> What is required
Report back every line from the entries below in which the word "shifted" occurs.

> Data provided

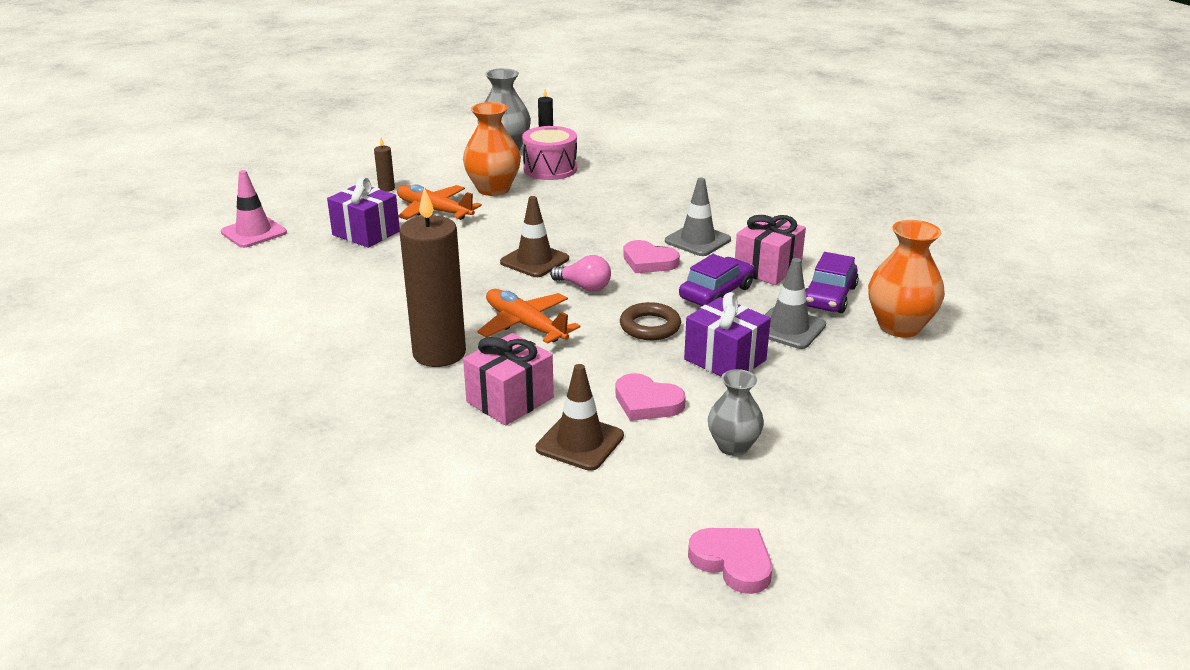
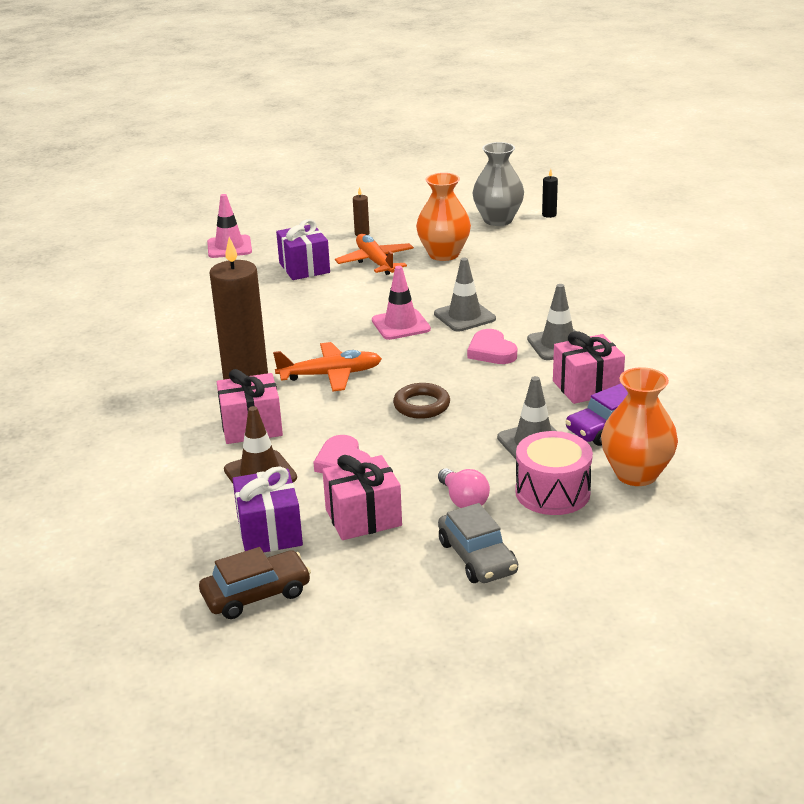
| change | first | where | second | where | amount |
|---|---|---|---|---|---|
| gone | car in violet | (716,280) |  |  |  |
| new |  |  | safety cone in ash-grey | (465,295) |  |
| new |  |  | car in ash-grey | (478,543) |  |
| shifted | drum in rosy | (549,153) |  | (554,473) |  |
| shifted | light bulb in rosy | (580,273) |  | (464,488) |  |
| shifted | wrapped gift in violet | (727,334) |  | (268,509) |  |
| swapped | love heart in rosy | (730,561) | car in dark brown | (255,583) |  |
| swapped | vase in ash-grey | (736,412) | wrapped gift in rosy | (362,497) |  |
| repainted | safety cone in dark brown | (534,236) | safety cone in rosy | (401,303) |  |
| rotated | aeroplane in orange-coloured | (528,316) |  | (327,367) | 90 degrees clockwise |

> Written answer
| shifted | drum in rosy | (549,153) |  | (554,473) |  |
| shifted | light bulb in rosy | (580,273) |  | (464,488) |  |
| shifted | wrapped gift in violet | (727,334) |  | (268,509) |  |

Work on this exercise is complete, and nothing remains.